── Supplied material
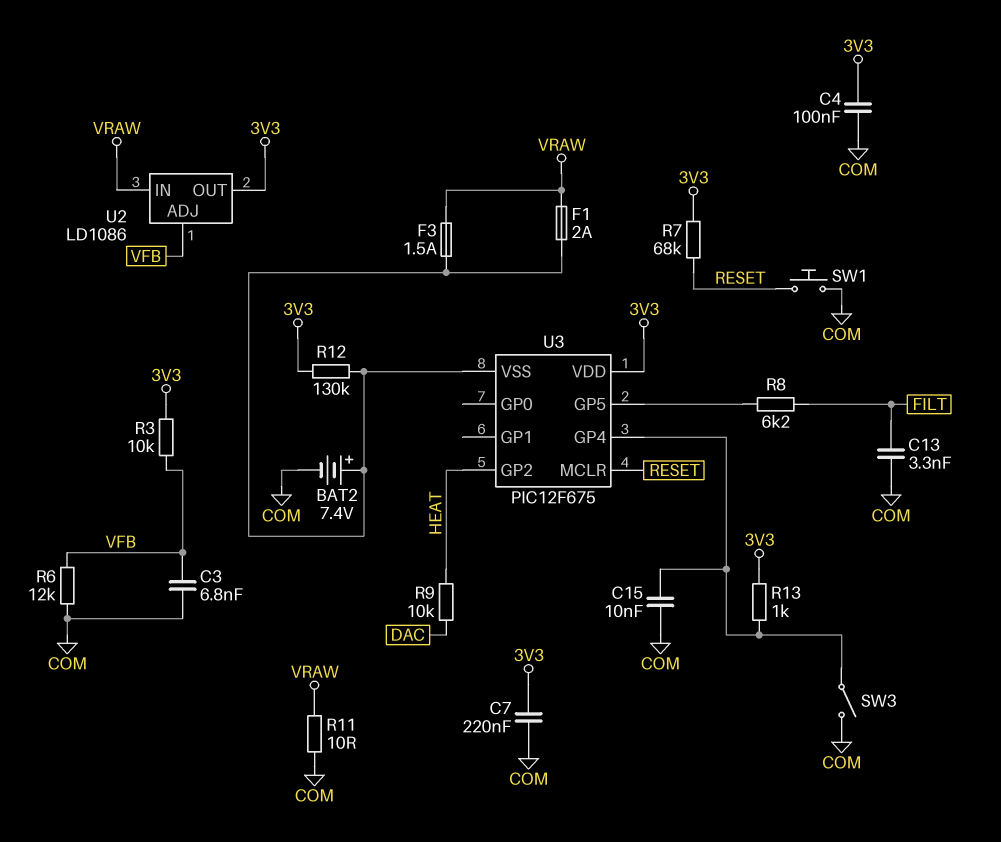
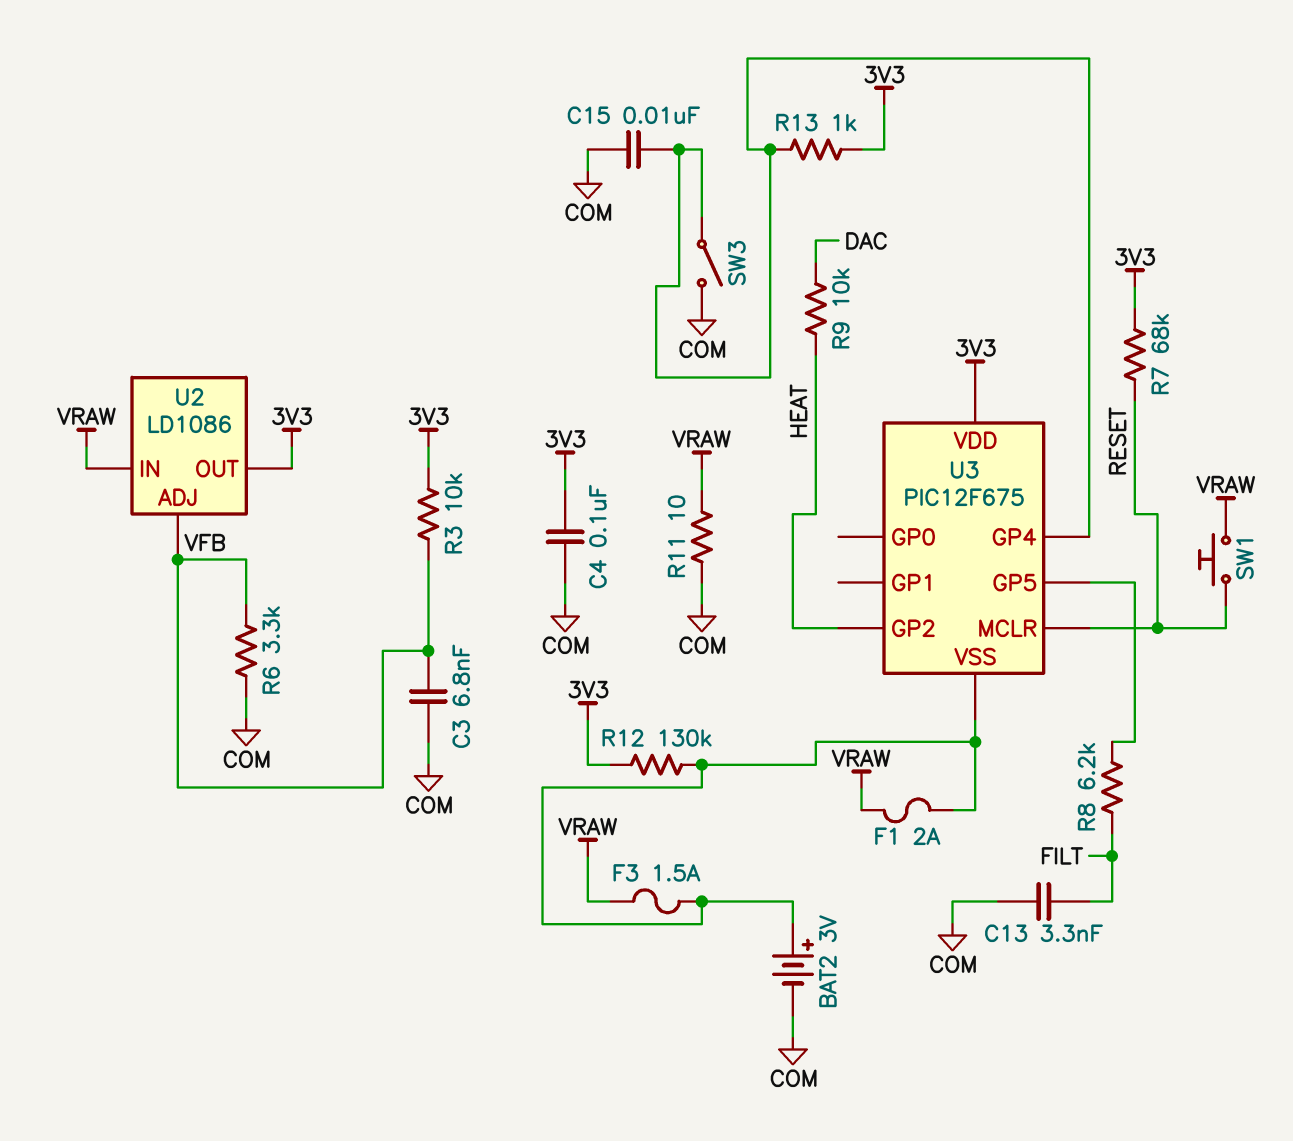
BAT2: 7.4V (plus U3/VSS, minus COM) -> 3V (plus U3/VSS, minus COM)
C7: 220nF (3V3, COM) -> none
R6: 12k (COM, VFB) -> 3.3k (COM, VFB)
SW1: button (COM, RESET) -> button (RESET, VRAW)

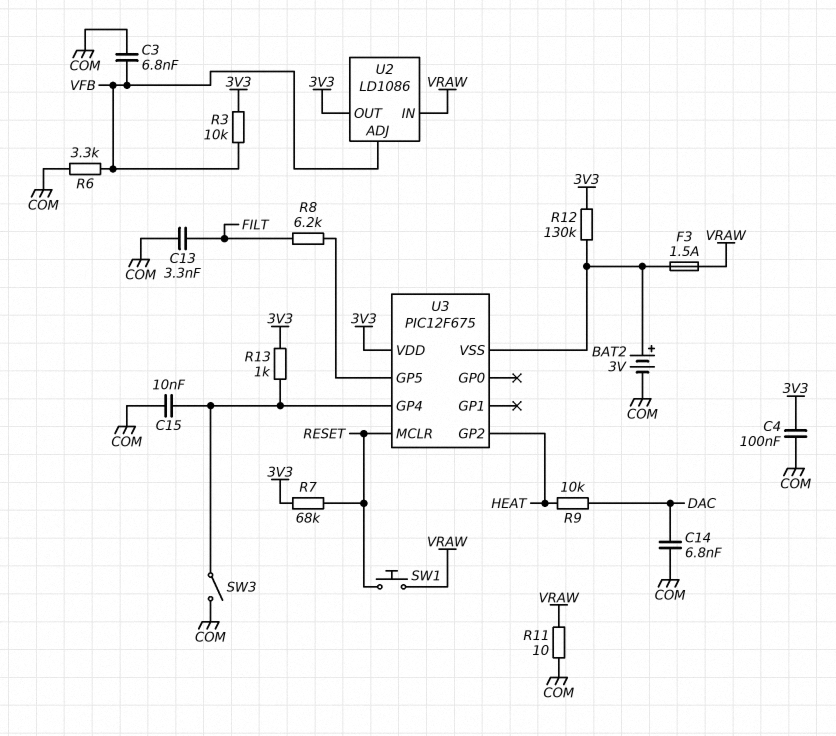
C14: none -> 6.8nF (COM, DAC)
F1: 2A (U3/VSS, VRAW) -> none

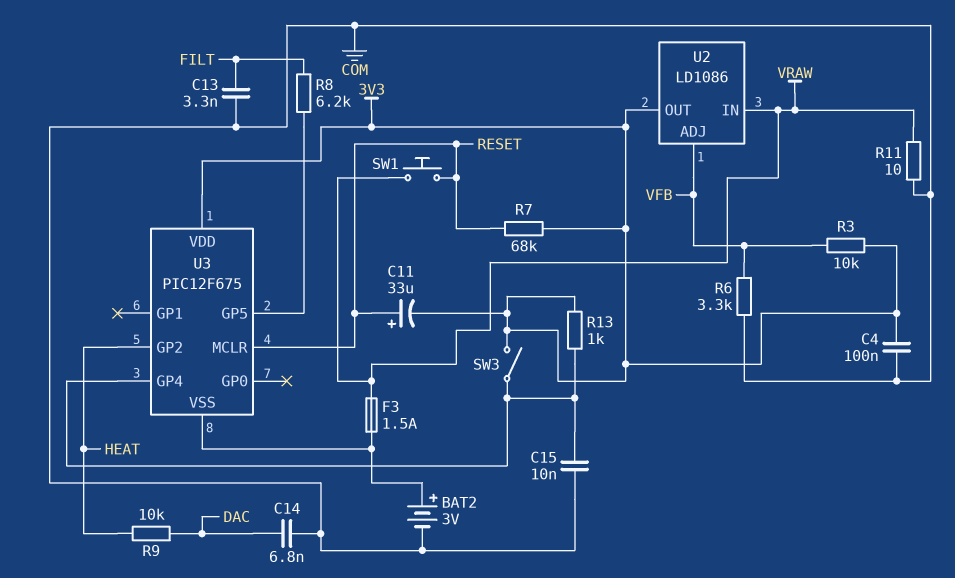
C3: 6.8nF (COM, VFB) -> none
C11: none -> 33uF (plus RESET, minus 3V3)
R12: 130k (3V3, U3/VSS) -> none
SW3: switch (COM, U3/GP4) -> switch (3V3, U3/GP4)

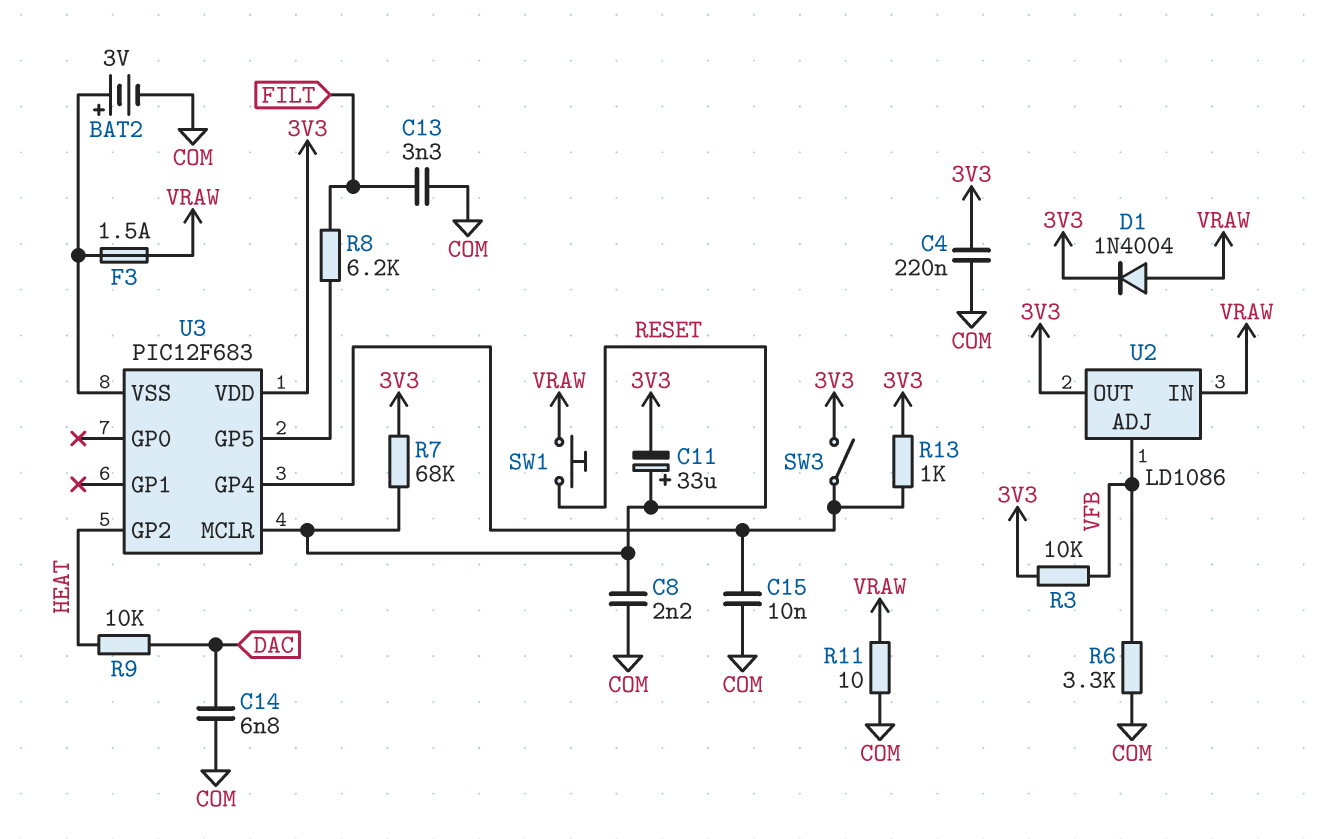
C4: 100nF (3V3, COM) -> 220nF (3V3, COM)
C8: none -> 2.2nF (COM, RESET)
D1: none -> diode 1N4004 (A VRAW, K 3V3)
U3: PIC12F675 -> PIC12F683

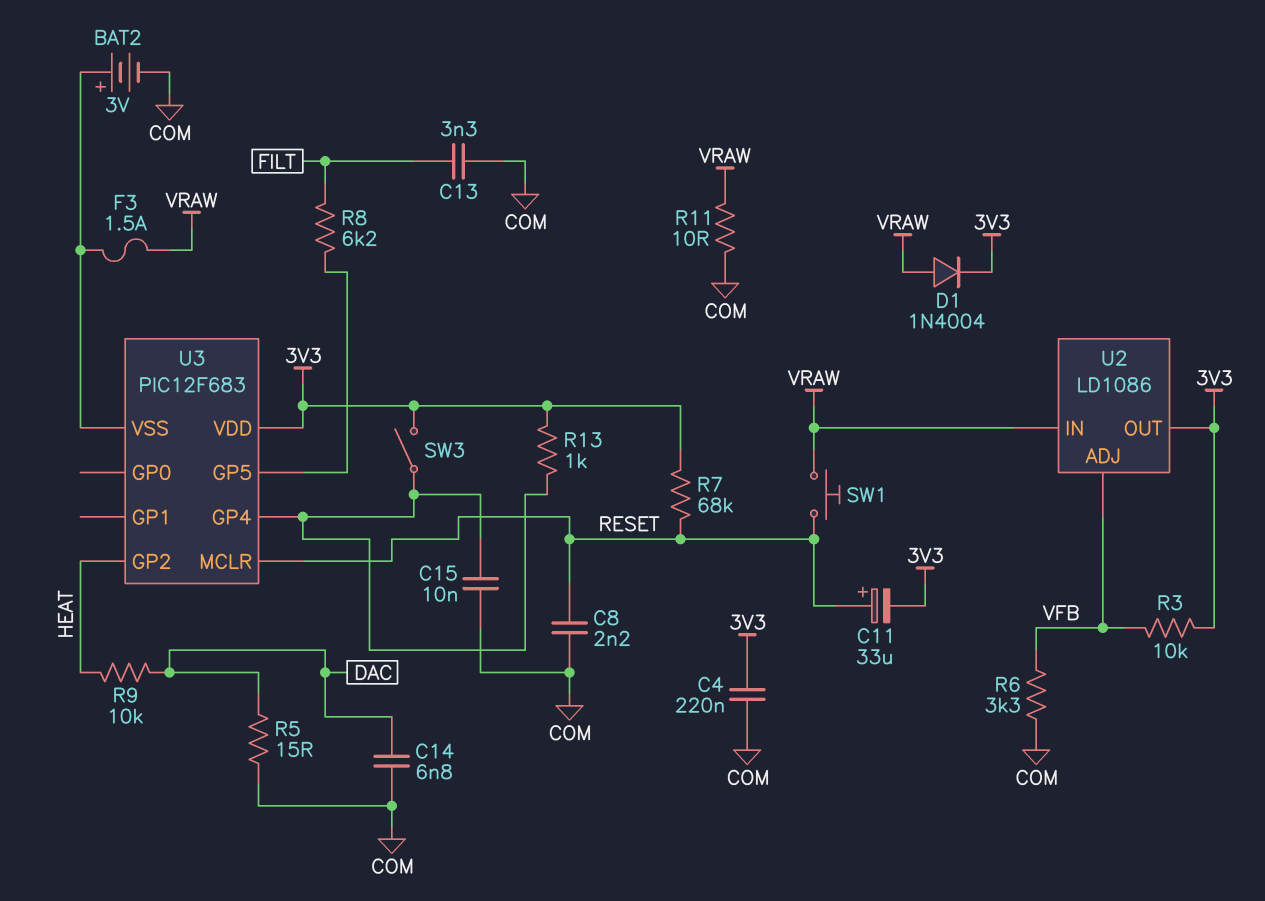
R5: none -> 15 (COM, DAC)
────
→ **Aim of the task**: Reprint every record exactly and skip the pictures.

→ **Exercise response**:
BAT2: 7.4V (plus U3/VSS, minus COM) -> 3V (plus U3/VSS, minus COM)
C7: 220nF (3V3, COM) -> none
R6: 12k (COM, VFB) -> 3.3k (COM, VFB)
SW1: button (COM, RESET) -> button (RESET, VRAW)

C14: none -> 6.8nF (COM, DAC)
F1: 2A (U3/VSS, VRAW) -> none

C3: 6.8nF (COM, VFB) -> none
C11: none -> 33uF (plus RESET, minus 3V3)
R12: 130k (3V3, U3/VSS) -> none
SW3: switch (COM, U3/GP4) -> switch (3V3, U3/GP4)

C4: 100nF (3V3, COM) -> 220nF (3V3, COM)
C8: none -> 2.2nF (COM, RESET)
D1: none -> diode 1N4004 (A VRAW, K 3V3)
U3: PIC12F675 -> PIC12F683

R5: none -> 15 (COM, DAC)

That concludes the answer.